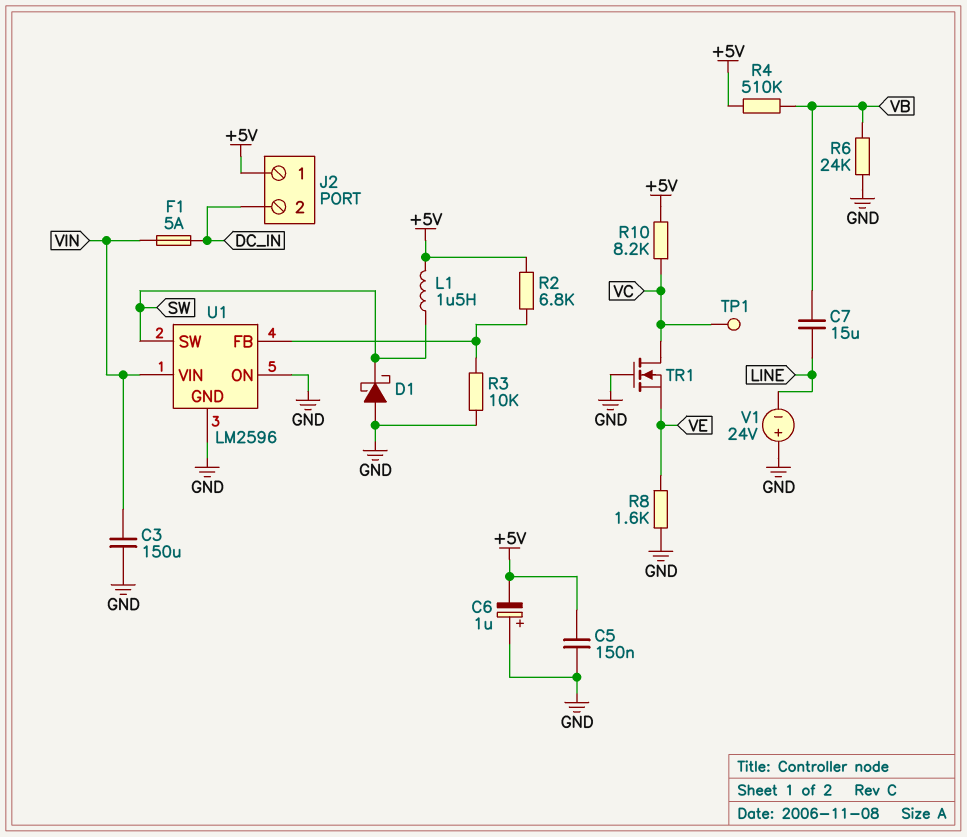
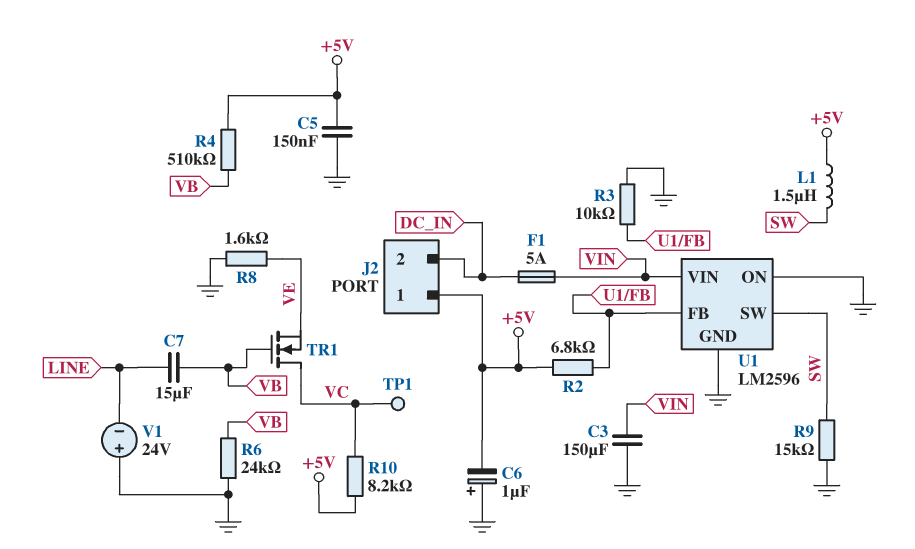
D1: schottky (A GND, K SW) -> none
R9: none -> 15k (GND, SW)
TR1: NMOS (G GND, D VC, S VE) -> NMOS (G VB, D VC, S VE)

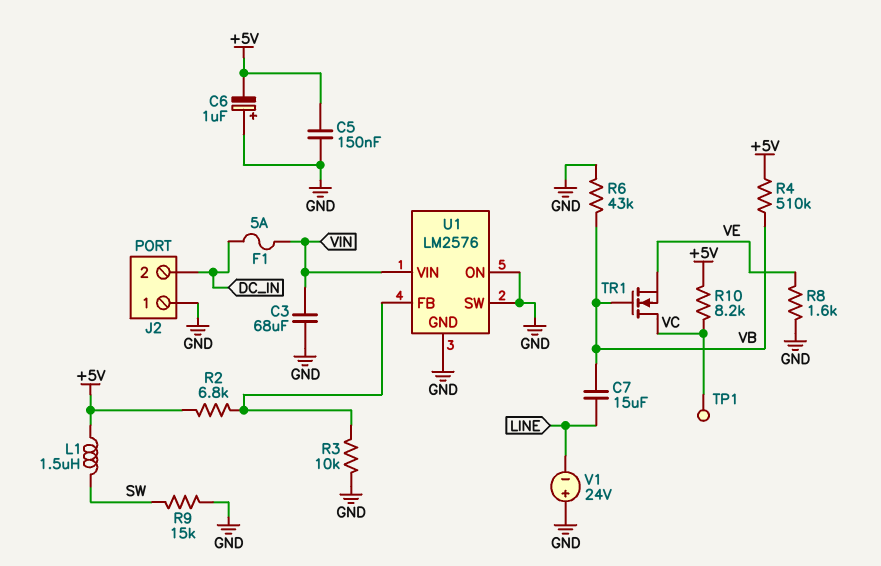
C3: 150uF (GND, VIN) -> 68uF (GND, VIN)
J2 pin 1: +5V -> GND
R6: 24k (GND, VB) -> 43k (GND, VB)
U1: LM2596 -> LM2576
U1 pin SW: SW -> GND

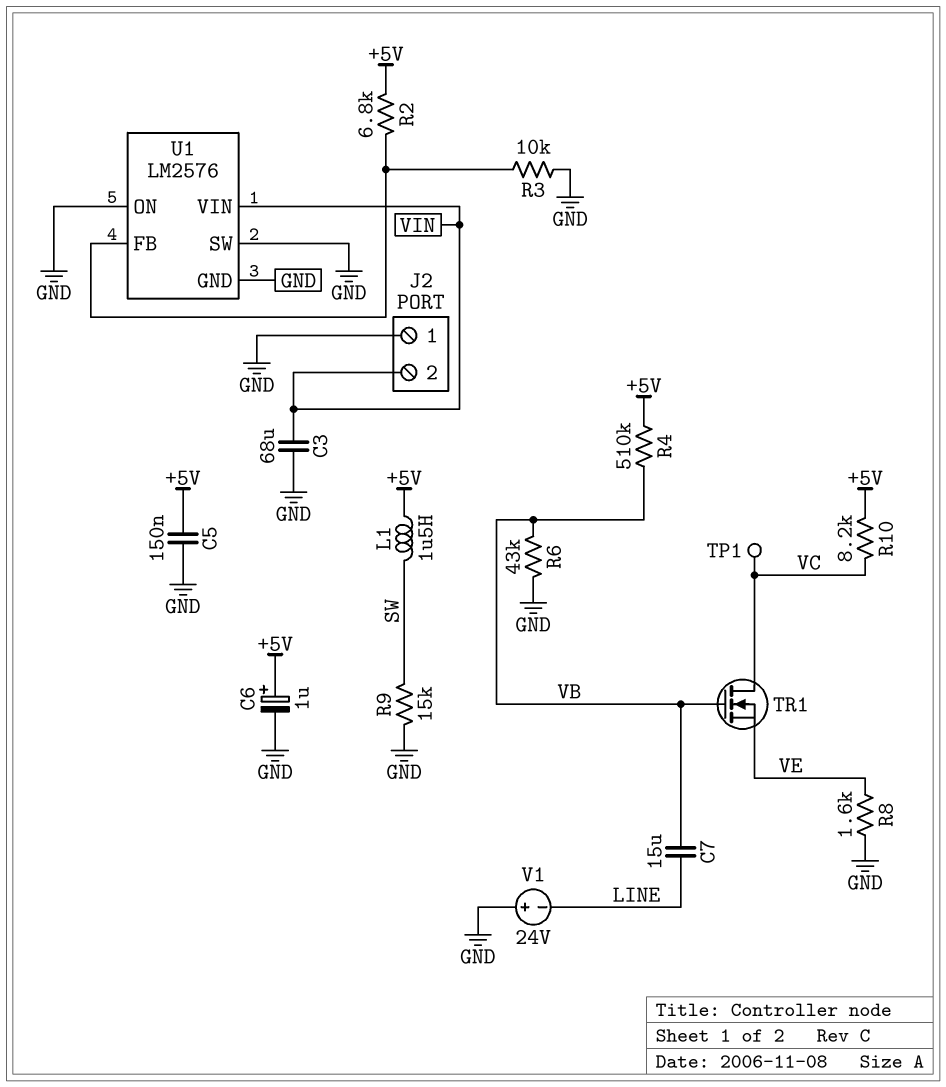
C6: 1uF (plus GND, minus +5V) -> 1uF (plus +5V, minus GND)
F1: 5A (DC_IN, VIN) -> none
J2 pin 2: DC_IN -> VIN

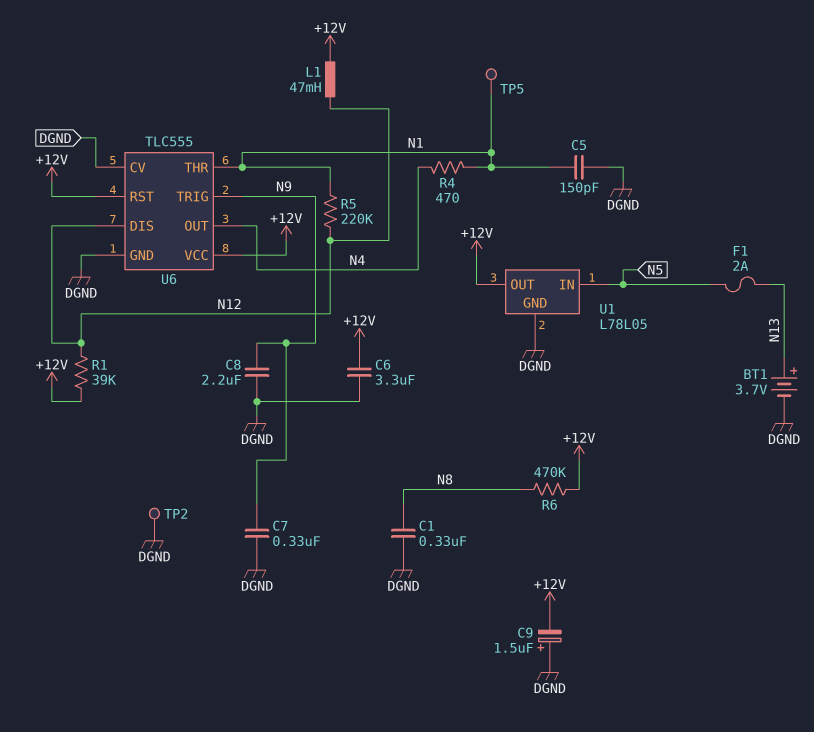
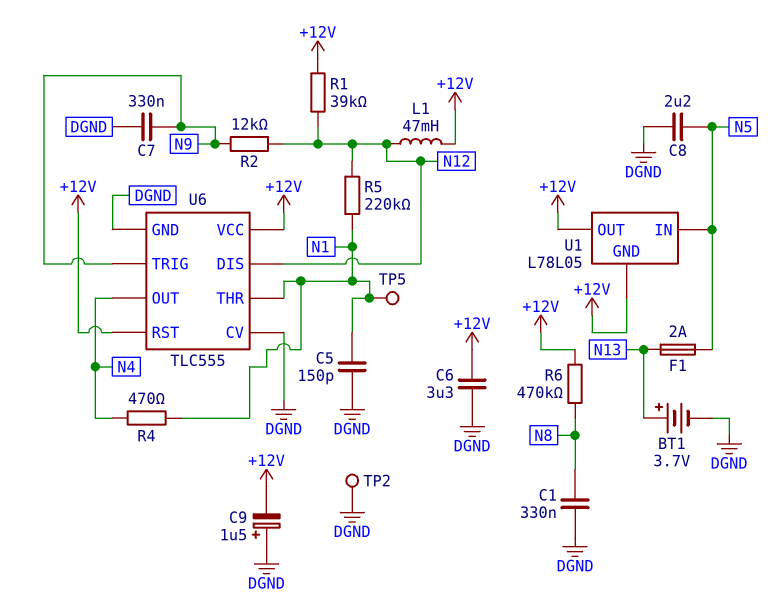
C8: 2.2uF (DGND, N9) -> 2.2uF (DGND, N5)
R2: none -> 12k (N9, N12)
U1 pin GND: DGND -> +12V

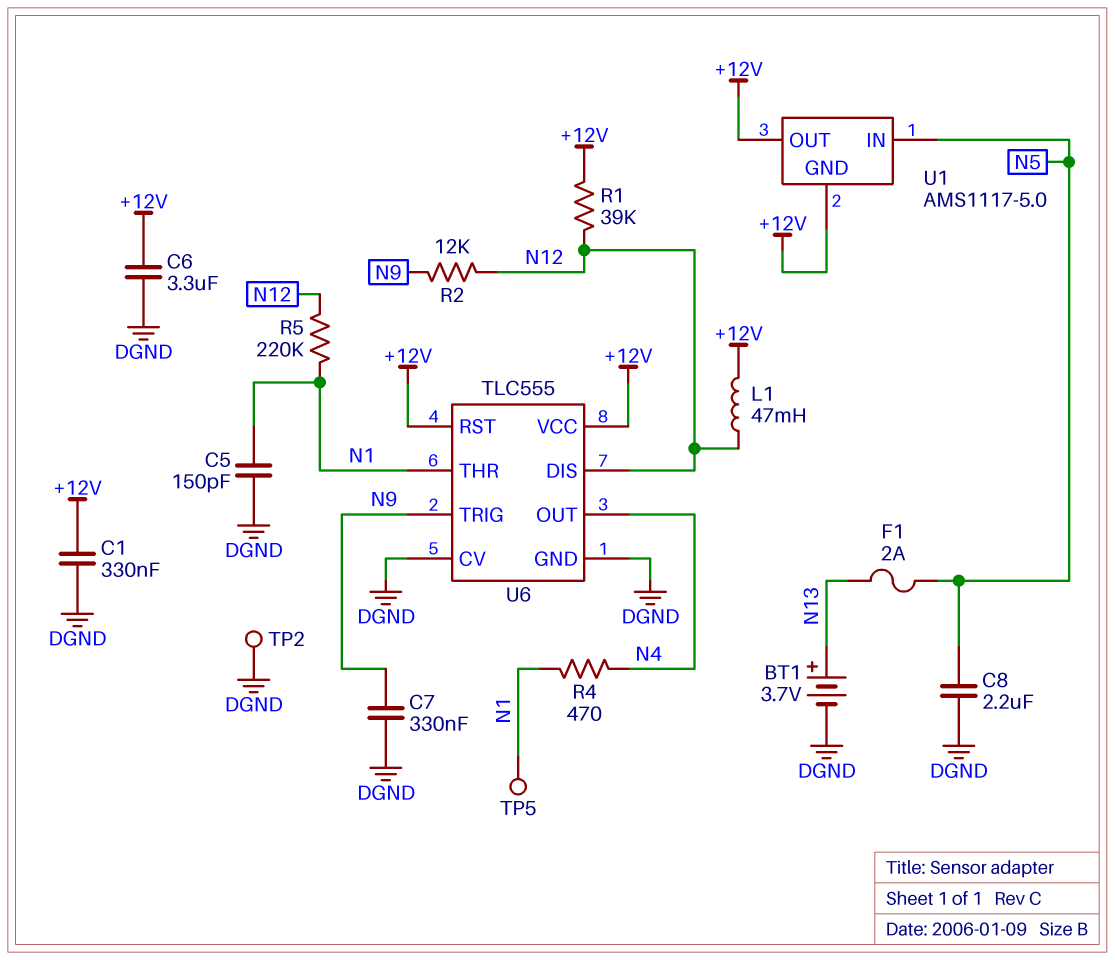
C1: 330nF (DGND, N8) -> 330nF (+12V, DGND)
C9: 1.5uF (plus DGND, minus +12V) -> none
R6: 470k (+12V, N8) -> none
U1: L78L05 -> AMS1117-5.0

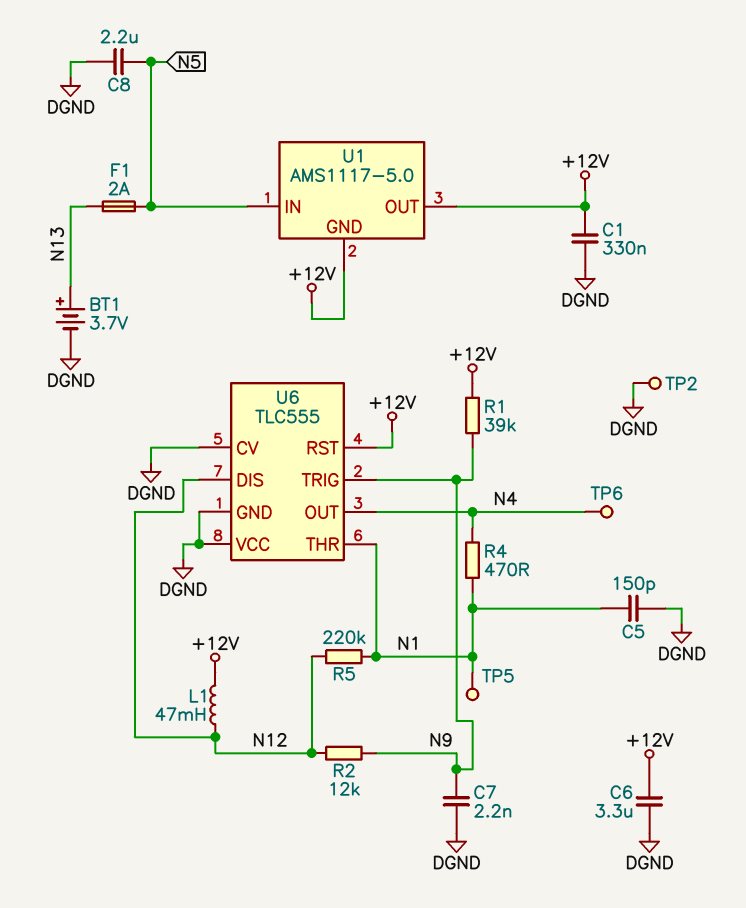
C7: 330nF (DGND, N9) -> 2.2nF (DGND, N9)
R1: 39k (+12V, N12) -> 39k (+12V, N9)
TP6: none -> test point (N4)
U6 pin VCC: +12V -> DGND

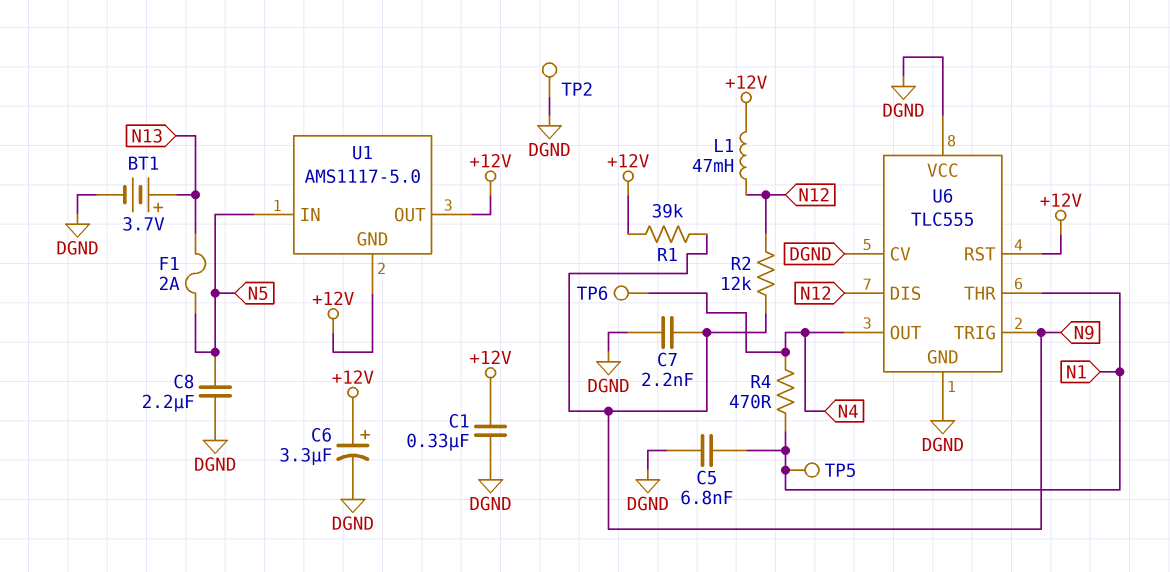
C5: 150pF (DGND, N1) -> 6.8nF (DGND, N1)
C6: 3.3uF (+12V, DGND) -> 3.3uF (plus +12V, minus DGND)
R5: 220k (N1, N12) -> none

__________________________________________________

### Work request
The lines to retype run from the one containing "C6: 1uF (plus" through the last line of the records above; write them exactly and skip the pictures.

### Completed exercise
C6: 1uF (plus GND, minus +5V) -> 1uF (plus +5V, minus GND)
F1: 5A (DC_IN, VIN) -> none
J2 pin 2: DC_IN -> VIN

C8: 2.2uF (DGND, N9) -> 2.2uF (DGND, N5)
R2: none -> 12k (N9, N12)
U1 pin GND: DGND -> +12V

C1: 330nF (DGND, N8) -> 330nF (+12V, DGND)
C9: 1.5uF (plus DGND, minus +12V) -> none
R6: 470k (+12V, N8) -> none
U1: L78L05 -> AMS1117-5.0

C7: 330nF (DGND, N9) -> 2.2nF (DGND, N9)
R1: 39k (+12V, N12) -> 39k (+12V, N9)
TP6: none -> test point (N4)
U6 pin VCC: +12V -> DGND

C5: 150pF (DGND, N1) -> 6.8nF (DGND, N1)
C6: 3.3uF (+12V, DGND) -> 3.3uF (plus +12V, minus DGND)
R5: 220k (N1, N12) -> none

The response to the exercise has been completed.